Task objective ::
Each entry below is to be given again word for word, with no pictures.
+++ Recorded information
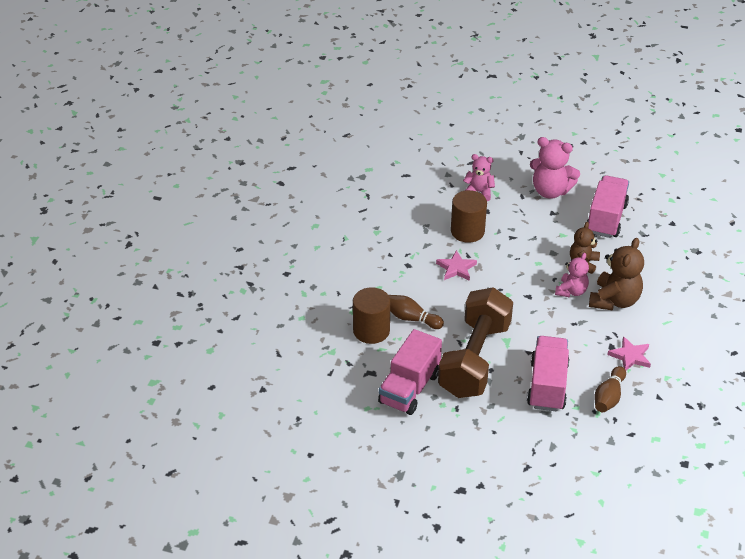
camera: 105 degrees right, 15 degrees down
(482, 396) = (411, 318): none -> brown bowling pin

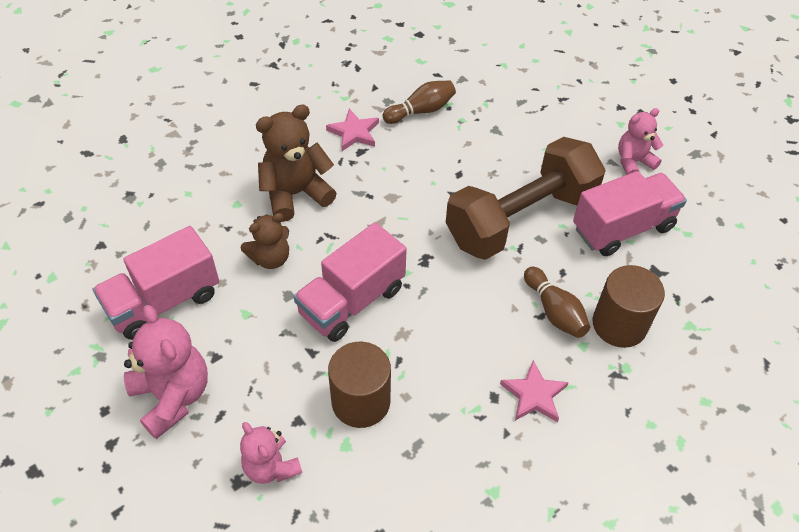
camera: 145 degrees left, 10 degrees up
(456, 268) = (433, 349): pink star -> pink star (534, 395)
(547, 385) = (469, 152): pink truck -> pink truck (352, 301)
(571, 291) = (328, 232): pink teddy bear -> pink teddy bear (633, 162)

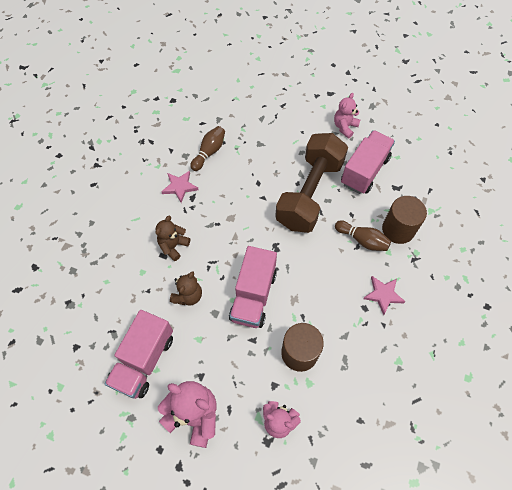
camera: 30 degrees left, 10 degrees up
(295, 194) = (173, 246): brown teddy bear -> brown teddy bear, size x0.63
++++++
Exercise output ::
camera: 105 degrees right, 15 degrees down
(482, 396) = (411, 318): none -> brown bowling pin

camera: 145 degrees left, 10 degrees up
(456, 268) = (433, 349): pink star -> pink star (534, 395)
(547, 385) = (469, 152): pink truck -> pink truck (352, 301)
(571, 291) = (328, 232): pink teddy bear -> pink teddy bear (633, 162)

camera: 30 degrees left, 10 degrees up
(295, 194) = (173, 246): brown teddy bear -> brown teddy bear, size x0.63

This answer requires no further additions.